:: LISTED ENTRIES ::
□ □ □ □ □

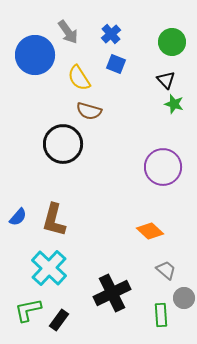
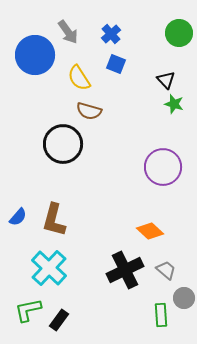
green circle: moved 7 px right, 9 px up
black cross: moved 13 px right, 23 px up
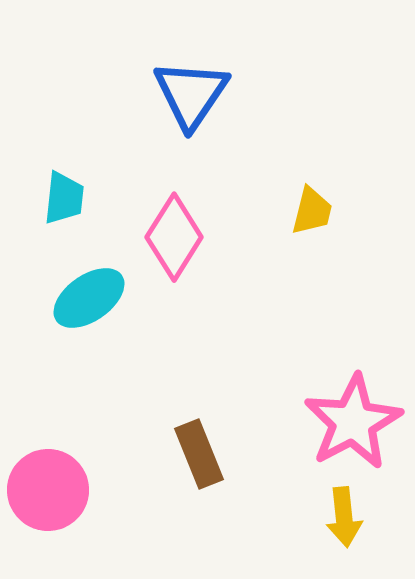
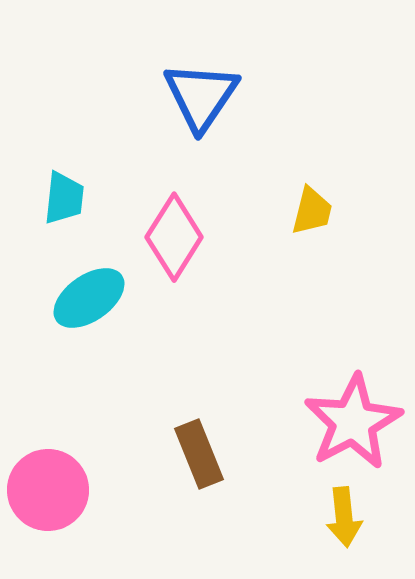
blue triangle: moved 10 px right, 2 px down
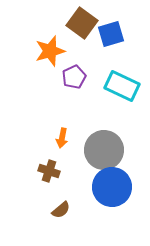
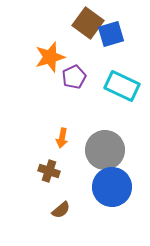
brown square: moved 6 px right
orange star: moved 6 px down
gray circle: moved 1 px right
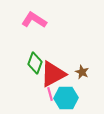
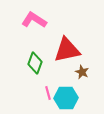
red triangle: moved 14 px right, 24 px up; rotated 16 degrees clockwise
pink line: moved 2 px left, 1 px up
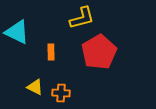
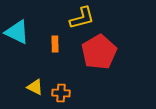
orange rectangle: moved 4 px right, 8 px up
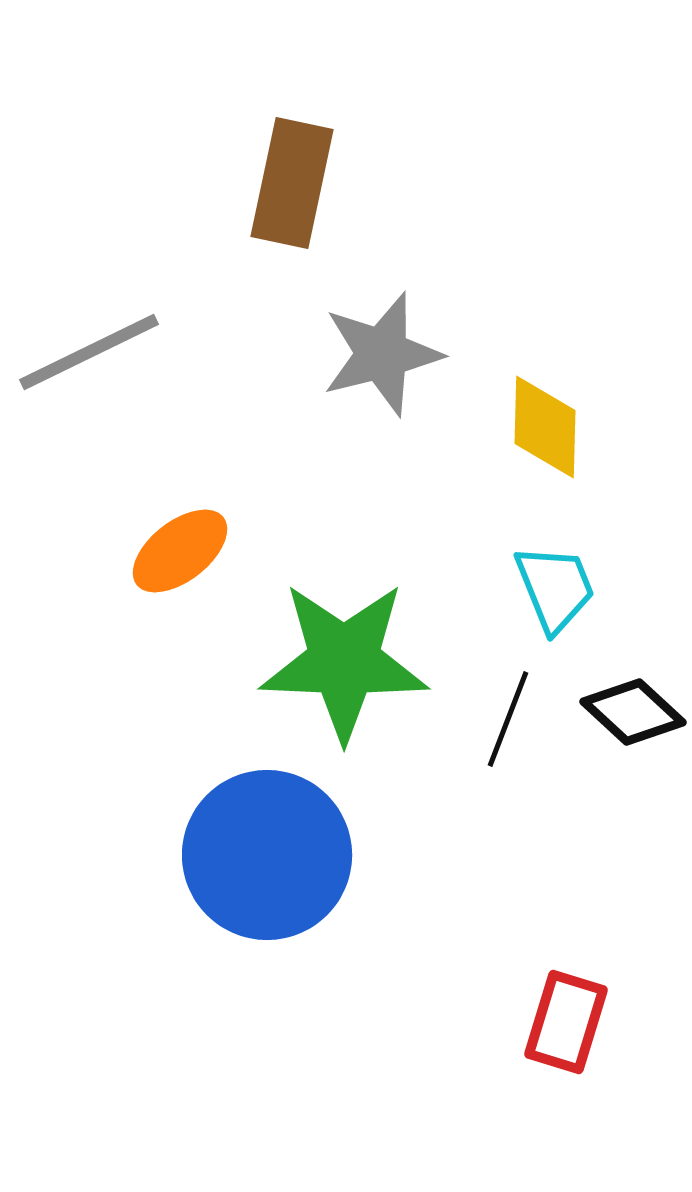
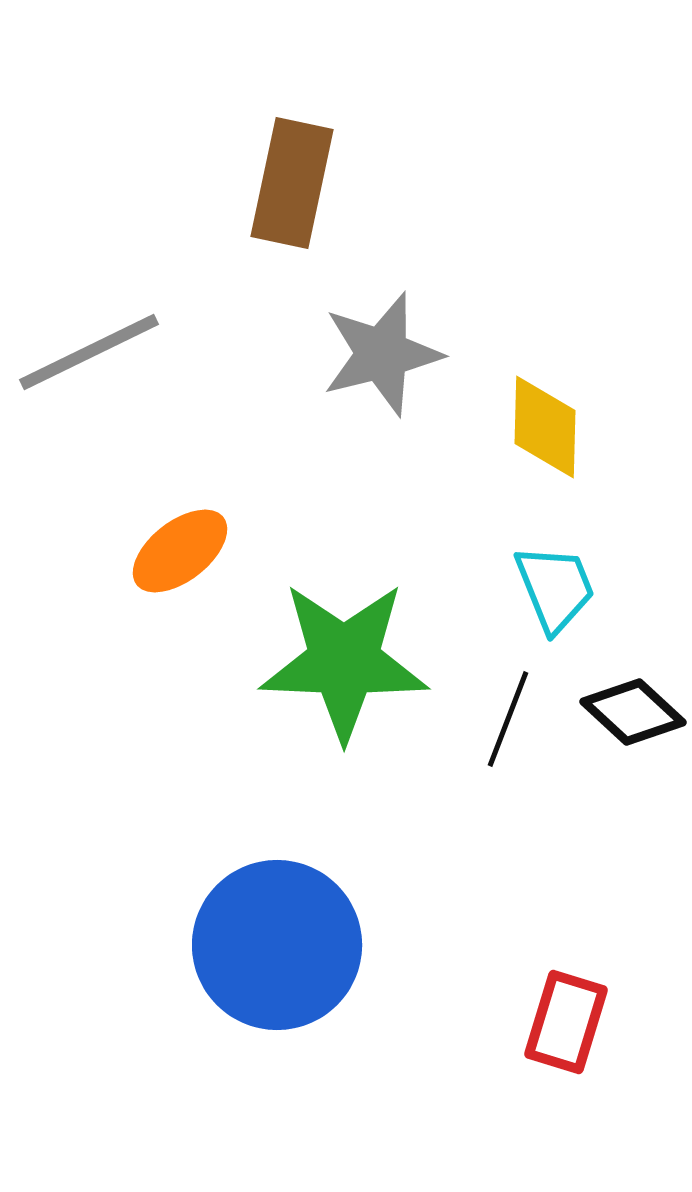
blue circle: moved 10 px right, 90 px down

□ □ □ □ □

:: EXERCISE REQUIREMENTS ::
What you give back must match the entries exactly, apart from the omitted pictures.

:: WRITTEN ANSWER ::
green circle: moved 7 px right, 9 px up
black cross: moved 13 px right, 23 px up
blue triangle: moved 10 px right, 2 px down
brown square: moved 6 px right
orange star: moved 6 px down
gray circle: moved 1 px right
red triangle: moved 14 px right, 24 px up; rotated 16 degrees clockwise
pink line: moved 2 px left, 1 px up
orange rectangle: moved 4 px right, 8 px up
blue circle: moved 10 px right, 90 px down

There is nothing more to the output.